**Exercise directions:** The required answer is the data below, restated word for word with images omitted.

(Collected data)
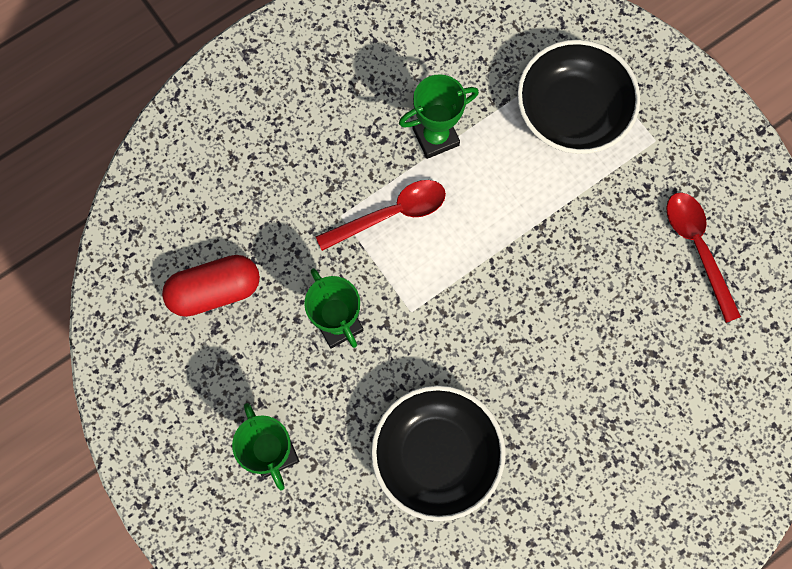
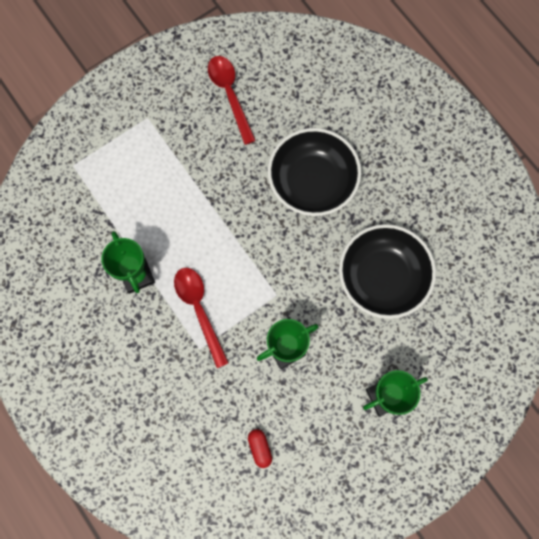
camera: 90 degrees left, 0 degrees up
red capsule [162,255,260,317] -> red capsule [248,429,272,468], size x0.50
black bowl [517,40,640,154] -> black bowl moved to [268,128,361,216]
red spoon [666,192,741,323] -> red spoon turned 90 degrees clockwise [208,56,256,145]

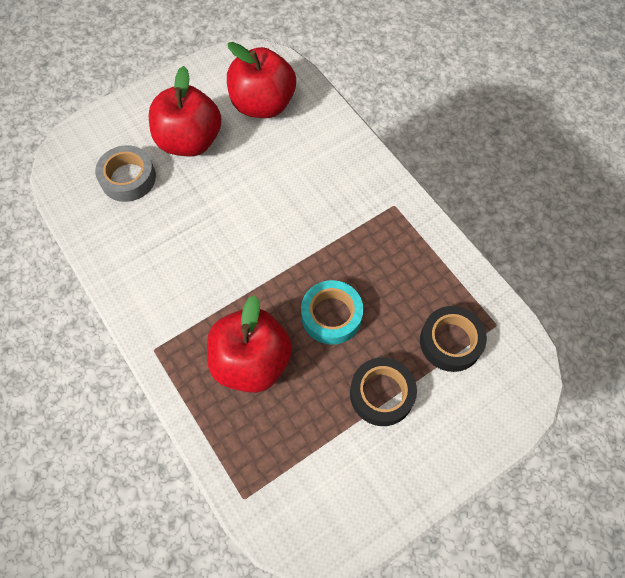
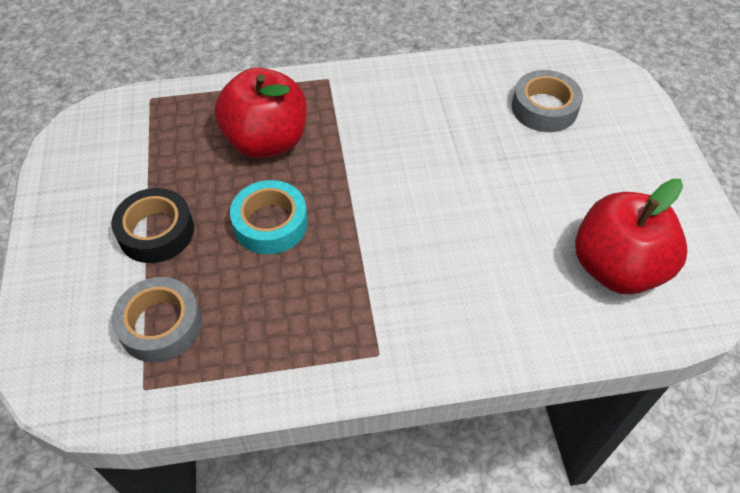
camera: 115 degrees right, 10 degrees down
red apple [149,66,221,157] -> none
black tape [420,306,487,372] -> grey tape [112,277,202,363]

**Problem solution:**
camera: 90 degrees left, 0 degrees up
red capsule [162,255,260,317] -> red capsule [248,429,272,468], size x0.50
black bowl [517,40,640,154] -> black bowl moved to [268,128,361,216]
red spoon [666,192,741,323] -> red spoon turned 90 degrees clockwise [208,56,256,145]

camera: 115 degrees right, 10 degrees down
red apple [149,66,221,157] -> none
black tape [420,306,487,372] -> grey tape [112,277,202,363]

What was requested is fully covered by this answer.